[Dataset records]
# # # #

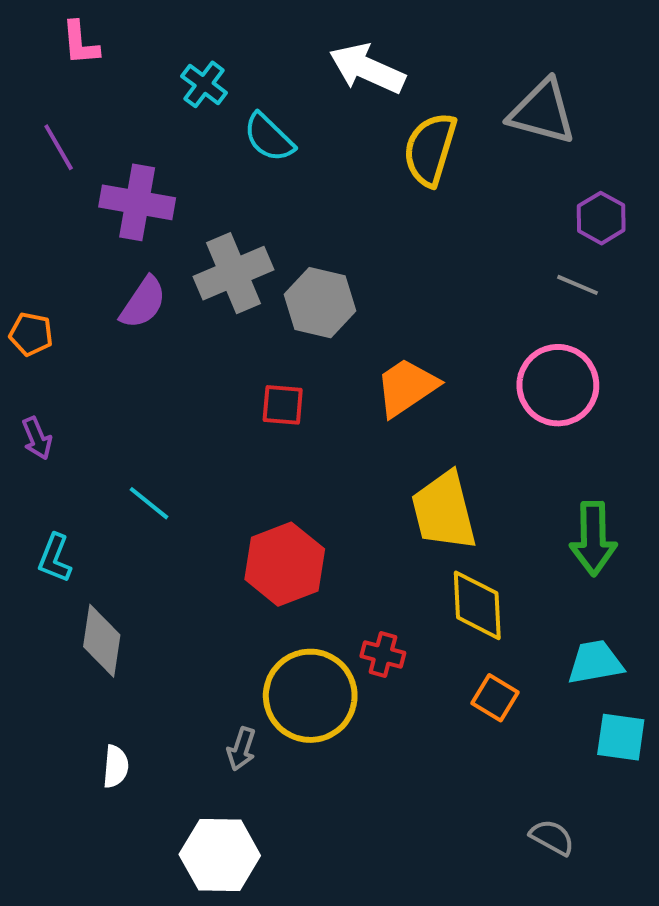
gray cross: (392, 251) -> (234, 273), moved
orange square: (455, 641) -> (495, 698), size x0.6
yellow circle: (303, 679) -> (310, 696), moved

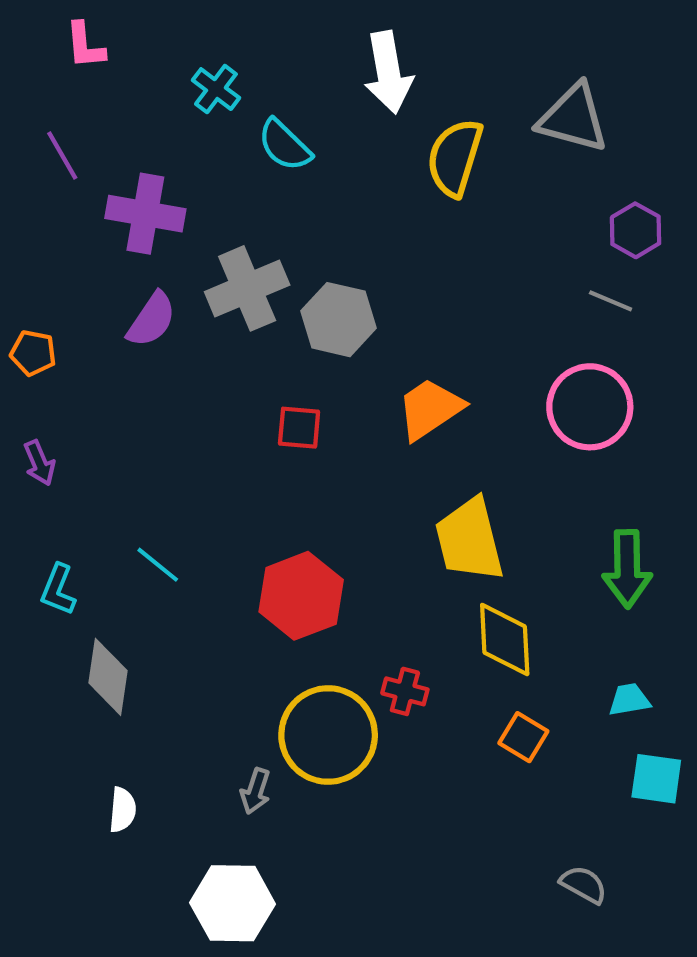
white arrow: (367, 69) -> (388, 72), turned -124
cyan line: (149, 503) -> (158, 565), moved
cyan trapezoid: (595, 662) -> (629, 700), size x0.7

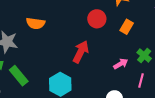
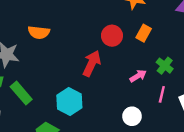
red circle: (97, 19) -> (112, 36), moved

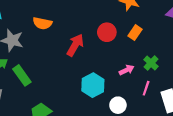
red arrow: (92, 63) -> (75, 45), moved
cyan hexagon: (69, 101) -> (93, 85), moved

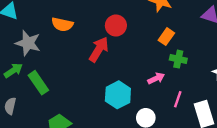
red circle: (107, 32) -> (116, 26), moved
green cross: (151, 63) -> (178, 59), moved, turned -32

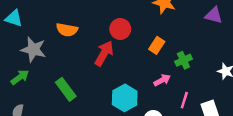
orange rectangle: (166, 37) -> (157, 45), moved
green cross: (178, 59) -> (183, 60), turned -35
green rectangle: (38, 83) -> (66, 89), moved

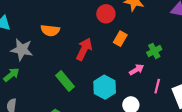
red circle: (120, 29) -> (106, 14), moved
orange rectangle: (157, 45) -> (120, 39), moved
green rectangle: (66, 89) -> (65, 81), moved

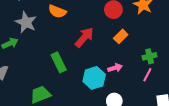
pink arrow: (137, 70) -> (115, 68), moved
pink line: (157, 86) -> (147, 75), moved

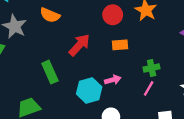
orange rectangle: (121, 36) -> (120, 45), turned 40

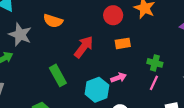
green cross: (152, 68) -> (155, 63), turned 32

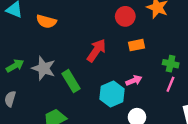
orange semicircle: (53, 21) -> (46, 21), moved
gray star: (20, 35) -> (44, 68), moved

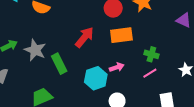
orange rectangle: (136, 45) -> (121, 35), size x1.5
pink line: (170, 84) -> (150, 73), turned 32

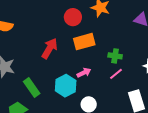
green rectangle: (59, 64) -> (32, 87), moved

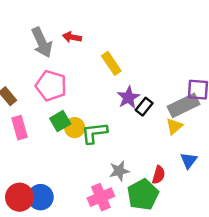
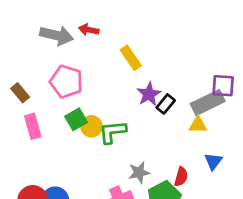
gray arrow: (42, 42) -> (57, 35), turned -52
yellow triangle: (174, 126) -> (198, 125), turned 42

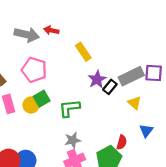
gray rectangle: (208, 103) -> (131, 76), moved
yellow triangle: (198, 125) -> (134, 103), turned 40
yellow circle: (92, 126) -> (31, 105), moved
gray star: (139, 173) -> (73, 140), moved

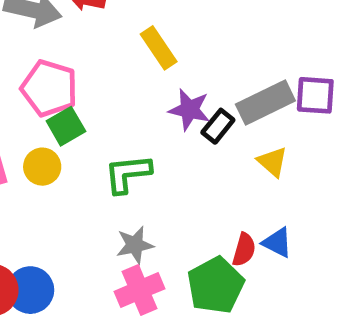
purple star: (97, 79) -> (189, 110), turned -30
green square: (42, 99) -> (66, 126), moved
blue triangle: (146, 131) -> (277, 243), moved, turned -40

# # # #

- [WORK TASK]:
In the records above, find the line containing "cyan hexagon: (69, 101) -> (93, 85), moved" and the line containing "orange semicircle: (53, 21)", then give both of them again word for word along with every line between. Omit any pictures.

- [ANSWER BOX]:
cyan hexagon: (69, 101) -> (93, 85), moved

red circle: (107, 32) -> (116, 26), moved
green cross: (151, 63) -> (178, 59), moved, turned -32

orange rectangle: (166, 37) -> (157, 45), moved
green cross: (178, 59) -> (183, 60), turned -35
green rectangle: (38, 83) -> (66, 89), moved

red circle: (120, 29) -> (106, 14), moved
orange rectangle: (157, 45) -> (120, 39), moved
green rectangle: (66, 89) -> (65, 81), moved

pink arrow: (137, 70) -> (115, 68), moved
pink line: (157, 86) -> (147, 75), moved

orange rectangle: (121, 36) -> (120, 45), turned 40

green cross: (152, 68) -> (155, 63), turned 32

orange semicircle: (53, 21) -> (46, 21), moved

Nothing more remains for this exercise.